**BRIEF:**
A verbatim repeat of the lines below is required, with the pictures removed.

-- Opening Marker --

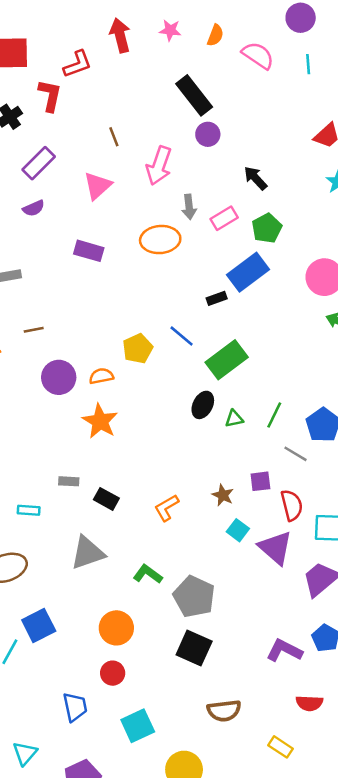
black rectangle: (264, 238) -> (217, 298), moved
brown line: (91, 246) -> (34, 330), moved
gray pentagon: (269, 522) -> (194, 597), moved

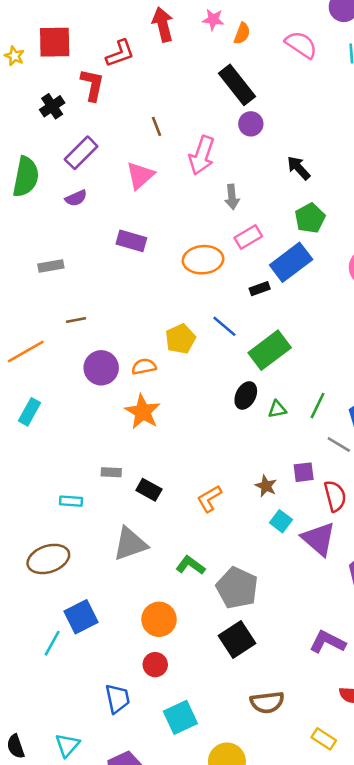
orange semicircle: (215, 35) -> (242, 33), moved
pink rectangle: (224, 218) -> (248, 237), moved
orange ellipse: (160, 240) -> (203, 260), moved
black square: (194, 648) -> (237, 639), turned 33

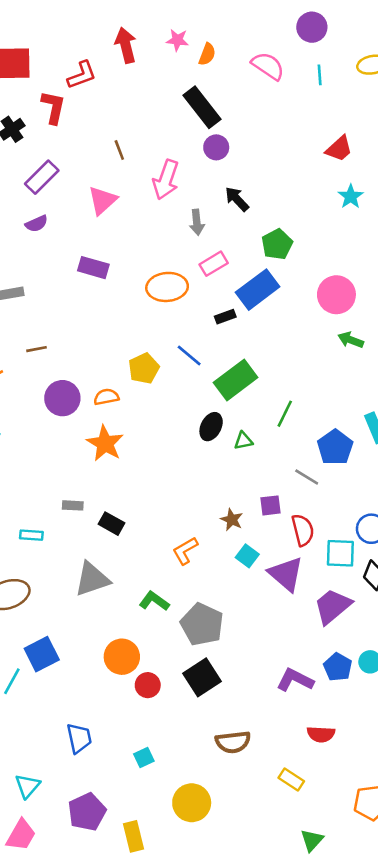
black arrow: (299, 168) -> (237, 199), moved
green line: (317, 406) -> (285, 414), moved
orange L-shape: (209, 499) -> (185, 551), moved
red circle: (155, 665) -> (148, 685), moved
cyan square: (180, 717) -> (144, 758), size x0.6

-- Closing Marker --

**SOLUTION TO THIS TASK:**
black rectangle: (264, 238) -> (217, 298), moved
brown line: (91, 246) -> (34, 330), moved
gray pentagon: (269, 522) -> (194, 597), moved

orange semicircle: (215, 35) -> (242, 33), moved
pink rectangle: (224, 218) -> (248, 237), moved
orange ellipse: (160, 240) -> (203, 260), moved
black square: (194, 648) -> (237, 639), turned 33

black arrow: (299, 168) -> (237, 199), moved
green line: (317, 406) -> (285, 414), moved
orange L-shape: (209, 499) -> (185, 551), moved
red circle: (155, 665) -> (148, 685), moved
cyan square: (180, 717) -> (144, 758), size x0.6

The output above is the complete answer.